Given data section start

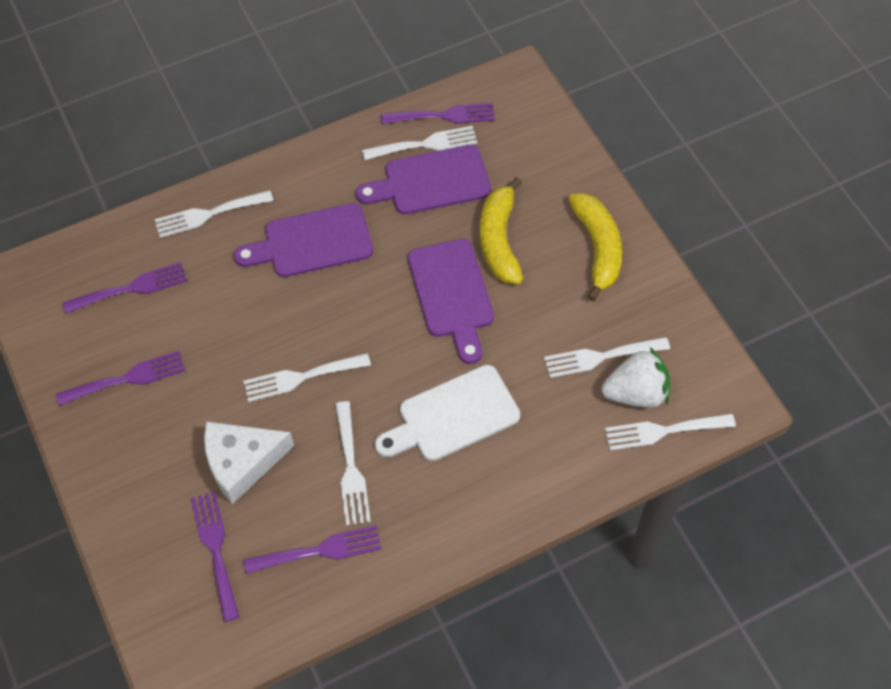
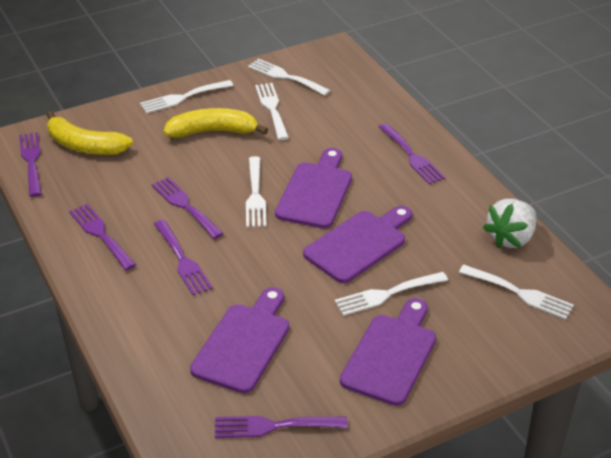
purple cutting board: 3 -> 4
purple fork: 5 -> 6
white cheese: 1 -> 0
white cutting board: 1 -> 0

Given data section end

Task item:
Please repeat everything in the data above except the pictures, exactly as it reads.

Task output:
purple cutting board: 3 -> 4
purple fork: 5 -> 6
white cheese: 1 -> 0
white cutting board: 1 -> 0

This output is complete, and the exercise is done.